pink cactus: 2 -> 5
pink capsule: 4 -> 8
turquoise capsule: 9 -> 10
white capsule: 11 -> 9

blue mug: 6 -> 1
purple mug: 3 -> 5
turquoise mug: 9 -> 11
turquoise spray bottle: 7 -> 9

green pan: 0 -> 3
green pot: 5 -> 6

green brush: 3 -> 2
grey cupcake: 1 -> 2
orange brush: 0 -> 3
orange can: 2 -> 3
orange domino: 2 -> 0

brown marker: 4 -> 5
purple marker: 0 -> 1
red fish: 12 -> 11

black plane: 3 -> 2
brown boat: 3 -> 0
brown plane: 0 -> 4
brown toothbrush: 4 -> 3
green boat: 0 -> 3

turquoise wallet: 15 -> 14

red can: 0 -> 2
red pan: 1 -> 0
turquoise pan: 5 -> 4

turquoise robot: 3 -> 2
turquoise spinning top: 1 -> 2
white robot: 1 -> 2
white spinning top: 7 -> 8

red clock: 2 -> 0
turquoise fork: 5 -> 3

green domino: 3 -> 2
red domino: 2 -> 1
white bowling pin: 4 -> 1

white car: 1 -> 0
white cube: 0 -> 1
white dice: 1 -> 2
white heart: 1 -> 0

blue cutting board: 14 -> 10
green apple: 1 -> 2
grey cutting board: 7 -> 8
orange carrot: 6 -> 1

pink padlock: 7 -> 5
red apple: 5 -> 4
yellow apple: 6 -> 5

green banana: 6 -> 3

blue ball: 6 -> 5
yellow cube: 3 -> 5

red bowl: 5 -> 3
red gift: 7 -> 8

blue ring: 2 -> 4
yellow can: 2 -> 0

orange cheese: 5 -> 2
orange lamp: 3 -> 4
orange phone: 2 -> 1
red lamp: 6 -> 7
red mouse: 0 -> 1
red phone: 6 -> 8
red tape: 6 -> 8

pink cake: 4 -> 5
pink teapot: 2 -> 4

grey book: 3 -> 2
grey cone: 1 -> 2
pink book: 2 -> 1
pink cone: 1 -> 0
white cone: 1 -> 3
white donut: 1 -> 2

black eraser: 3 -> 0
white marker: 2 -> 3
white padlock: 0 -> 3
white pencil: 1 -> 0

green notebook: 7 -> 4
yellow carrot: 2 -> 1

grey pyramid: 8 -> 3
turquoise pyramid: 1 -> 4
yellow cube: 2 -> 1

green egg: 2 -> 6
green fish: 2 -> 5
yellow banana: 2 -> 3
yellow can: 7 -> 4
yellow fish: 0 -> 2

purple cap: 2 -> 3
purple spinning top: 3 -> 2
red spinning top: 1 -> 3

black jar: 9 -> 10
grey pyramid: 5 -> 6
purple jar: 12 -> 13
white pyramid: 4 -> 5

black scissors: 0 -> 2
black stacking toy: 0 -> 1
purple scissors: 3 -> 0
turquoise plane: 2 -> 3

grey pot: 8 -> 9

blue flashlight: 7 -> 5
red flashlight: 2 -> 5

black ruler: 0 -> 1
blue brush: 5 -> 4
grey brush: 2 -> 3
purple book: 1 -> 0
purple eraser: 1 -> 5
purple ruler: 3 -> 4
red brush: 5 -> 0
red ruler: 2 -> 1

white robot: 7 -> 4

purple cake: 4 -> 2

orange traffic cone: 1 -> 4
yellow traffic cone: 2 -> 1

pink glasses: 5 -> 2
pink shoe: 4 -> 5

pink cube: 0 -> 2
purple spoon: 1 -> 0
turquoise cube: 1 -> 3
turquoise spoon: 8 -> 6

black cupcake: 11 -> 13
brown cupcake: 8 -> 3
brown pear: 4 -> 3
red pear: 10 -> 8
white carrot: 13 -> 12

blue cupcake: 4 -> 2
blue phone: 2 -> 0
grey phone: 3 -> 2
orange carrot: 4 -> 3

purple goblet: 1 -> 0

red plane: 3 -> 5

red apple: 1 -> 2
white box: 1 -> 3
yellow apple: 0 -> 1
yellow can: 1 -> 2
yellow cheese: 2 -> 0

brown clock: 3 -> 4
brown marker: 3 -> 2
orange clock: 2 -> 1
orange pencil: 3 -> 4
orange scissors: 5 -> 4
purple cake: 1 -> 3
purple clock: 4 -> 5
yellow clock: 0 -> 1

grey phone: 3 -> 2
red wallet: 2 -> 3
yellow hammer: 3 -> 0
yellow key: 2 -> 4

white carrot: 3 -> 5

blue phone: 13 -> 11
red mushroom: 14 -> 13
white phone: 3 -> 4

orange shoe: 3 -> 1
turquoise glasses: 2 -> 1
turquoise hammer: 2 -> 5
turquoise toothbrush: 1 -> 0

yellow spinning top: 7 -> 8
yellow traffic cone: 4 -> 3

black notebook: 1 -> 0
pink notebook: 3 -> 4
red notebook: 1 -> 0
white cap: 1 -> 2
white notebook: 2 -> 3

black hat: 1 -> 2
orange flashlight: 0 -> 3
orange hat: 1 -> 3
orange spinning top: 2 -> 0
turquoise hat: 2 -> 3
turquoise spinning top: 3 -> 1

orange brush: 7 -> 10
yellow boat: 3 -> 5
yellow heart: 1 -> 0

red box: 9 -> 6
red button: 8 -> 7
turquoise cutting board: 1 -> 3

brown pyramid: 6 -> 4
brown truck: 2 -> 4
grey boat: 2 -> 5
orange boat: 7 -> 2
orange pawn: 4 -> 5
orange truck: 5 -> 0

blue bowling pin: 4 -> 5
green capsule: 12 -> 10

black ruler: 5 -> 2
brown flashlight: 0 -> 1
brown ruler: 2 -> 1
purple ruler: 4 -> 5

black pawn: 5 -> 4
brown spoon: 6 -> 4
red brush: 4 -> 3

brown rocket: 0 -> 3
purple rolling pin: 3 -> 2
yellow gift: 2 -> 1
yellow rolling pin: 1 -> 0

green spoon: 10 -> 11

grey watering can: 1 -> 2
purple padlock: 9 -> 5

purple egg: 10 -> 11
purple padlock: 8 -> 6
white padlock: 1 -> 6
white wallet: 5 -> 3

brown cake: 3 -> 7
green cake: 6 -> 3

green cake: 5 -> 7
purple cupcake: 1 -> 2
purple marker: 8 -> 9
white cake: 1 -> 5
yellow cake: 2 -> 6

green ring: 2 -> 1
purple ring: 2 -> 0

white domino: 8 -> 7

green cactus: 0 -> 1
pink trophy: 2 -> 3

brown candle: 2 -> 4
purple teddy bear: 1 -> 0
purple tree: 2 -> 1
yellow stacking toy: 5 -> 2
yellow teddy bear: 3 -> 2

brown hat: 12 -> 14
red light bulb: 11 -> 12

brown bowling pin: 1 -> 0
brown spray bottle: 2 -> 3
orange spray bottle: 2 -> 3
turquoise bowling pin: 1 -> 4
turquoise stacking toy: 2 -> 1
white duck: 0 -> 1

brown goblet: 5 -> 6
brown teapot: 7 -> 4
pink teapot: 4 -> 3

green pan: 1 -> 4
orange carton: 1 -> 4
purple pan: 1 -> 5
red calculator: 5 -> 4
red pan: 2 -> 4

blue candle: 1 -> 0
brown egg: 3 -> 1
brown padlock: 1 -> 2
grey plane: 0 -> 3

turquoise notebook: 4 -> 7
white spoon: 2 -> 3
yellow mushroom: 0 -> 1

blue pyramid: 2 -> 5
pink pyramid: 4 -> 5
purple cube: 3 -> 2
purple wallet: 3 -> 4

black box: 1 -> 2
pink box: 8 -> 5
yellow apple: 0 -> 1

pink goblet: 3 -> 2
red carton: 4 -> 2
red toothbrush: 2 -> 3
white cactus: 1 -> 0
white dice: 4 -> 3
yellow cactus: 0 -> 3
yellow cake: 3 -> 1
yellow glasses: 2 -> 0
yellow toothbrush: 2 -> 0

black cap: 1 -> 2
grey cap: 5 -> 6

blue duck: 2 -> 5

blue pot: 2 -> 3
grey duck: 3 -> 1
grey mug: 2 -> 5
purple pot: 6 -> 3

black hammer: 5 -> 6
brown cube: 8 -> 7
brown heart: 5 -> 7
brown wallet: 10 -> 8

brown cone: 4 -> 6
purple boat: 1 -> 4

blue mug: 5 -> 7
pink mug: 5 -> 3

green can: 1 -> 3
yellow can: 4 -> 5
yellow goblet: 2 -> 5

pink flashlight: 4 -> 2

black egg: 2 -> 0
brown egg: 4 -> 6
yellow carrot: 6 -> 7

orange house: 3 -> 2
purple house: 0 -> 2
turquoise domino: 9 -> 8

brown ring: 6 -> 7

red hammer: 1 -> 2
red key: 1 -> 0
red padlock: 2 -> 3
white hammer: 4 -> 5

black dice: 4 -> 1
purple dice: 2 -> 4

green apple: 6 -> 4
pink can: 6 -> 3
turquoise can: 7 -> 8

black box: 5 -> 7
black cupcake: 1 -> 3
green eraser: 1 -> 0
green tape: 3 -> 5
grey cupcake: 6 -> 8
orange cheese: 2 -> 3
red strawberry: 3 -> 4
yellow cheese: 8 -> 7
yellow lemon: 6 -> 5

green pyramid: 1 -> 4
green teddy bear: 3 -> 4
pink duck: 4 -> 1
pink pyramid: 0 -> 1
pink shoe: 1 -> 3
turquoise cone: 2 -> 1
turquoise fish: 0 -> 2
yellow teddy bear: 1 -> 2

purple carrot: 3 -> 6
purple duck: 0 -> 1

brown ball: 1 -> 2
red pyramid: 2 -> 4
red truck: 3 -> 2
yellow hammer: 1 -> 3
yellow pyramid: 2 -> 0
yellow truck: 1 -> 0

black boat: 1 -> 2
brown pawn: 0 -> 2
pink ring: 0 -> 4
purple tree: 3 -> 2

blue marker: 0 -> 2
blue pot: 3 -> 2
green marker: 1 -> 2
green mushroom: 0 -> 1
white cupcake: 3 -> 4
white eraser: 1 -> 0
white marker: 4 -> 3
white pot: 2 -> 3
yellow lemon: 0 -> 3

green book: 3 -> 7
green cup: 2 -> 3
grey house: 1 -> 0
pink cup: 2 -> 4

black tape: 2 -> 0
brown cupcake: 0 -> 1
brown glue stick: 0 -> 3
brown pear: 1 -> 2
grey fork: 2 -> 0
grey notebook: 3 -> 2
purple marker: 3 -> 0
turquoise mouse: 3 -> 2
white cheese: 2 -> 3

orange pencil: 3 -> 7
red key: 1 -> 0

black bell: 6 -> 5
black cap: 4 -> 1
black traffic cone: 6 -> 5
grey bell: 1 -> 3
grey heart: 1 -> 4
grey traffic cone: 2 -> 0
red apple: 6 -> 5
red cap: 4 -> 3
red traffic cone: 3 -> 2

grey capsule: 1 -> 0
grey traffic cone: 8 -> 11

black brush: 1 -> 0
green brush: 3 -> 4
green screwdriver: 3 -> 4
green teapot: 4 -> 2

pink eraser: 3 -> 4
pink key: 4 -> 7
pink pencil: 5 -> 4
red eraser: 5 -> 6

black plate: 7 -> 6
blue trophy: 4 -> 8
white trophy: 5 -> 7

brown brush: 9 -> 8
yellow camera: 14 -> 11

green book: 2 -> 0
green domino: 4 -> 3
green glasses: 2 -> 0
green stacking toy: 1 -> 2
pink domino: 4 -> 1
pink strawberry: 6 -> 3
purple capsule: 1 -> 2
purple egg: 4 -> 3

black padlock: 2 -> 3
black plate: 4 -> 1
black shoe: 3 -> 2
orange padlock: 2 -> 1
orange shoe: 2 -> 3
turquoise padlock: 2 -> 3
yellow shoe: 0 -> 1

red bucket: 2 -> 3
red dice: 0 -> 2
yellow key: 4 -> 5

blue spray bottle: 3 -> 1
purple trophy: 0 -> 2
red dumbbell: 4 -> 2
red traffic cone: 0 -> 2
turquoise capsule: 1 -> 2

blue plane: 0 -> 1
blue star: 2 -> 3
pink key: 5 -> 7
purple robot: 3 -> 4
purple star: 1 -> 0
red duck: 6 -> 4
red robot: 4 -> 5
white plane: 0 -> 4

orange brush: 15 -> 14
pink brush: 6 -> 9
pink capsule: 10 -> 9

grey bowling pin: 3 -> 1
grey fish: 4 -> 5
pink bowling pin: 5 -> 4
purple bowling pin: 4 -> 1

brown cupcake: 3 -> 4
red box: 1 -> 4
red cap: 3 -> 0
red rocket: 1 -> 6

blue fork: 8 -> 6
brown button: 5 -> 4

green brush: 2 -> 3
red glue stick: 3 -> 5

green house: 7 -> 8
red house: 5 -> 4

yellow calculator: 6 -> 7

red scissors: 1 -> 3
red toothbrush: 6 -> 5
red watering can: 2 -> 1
────────────────
Word for word, restate the lines above from the line containing "purple rolling pin: 3 -> 2" through the line containing "purple marker: 8 -> 9", with both included and nothing else.

purple rolling pin: 3 -> 2
yellow gift: 2 -> 1
yellow rolling pin: 1 -> 0

green spoon: 10 -> 11

grey watering can: 1 -> 2
purple padlock: 9 -> 5

purple egg: 10 -> 11
purple padlock: 8 -> 6
white padlock: 1 -> 6
white wallet: 5 -> 3

brown cake: 3 -> 7
green cake: 6 -> 3

green cake: 5 -> 7
purple cupcake: 1 -> 2
purple marker: 8 -> 9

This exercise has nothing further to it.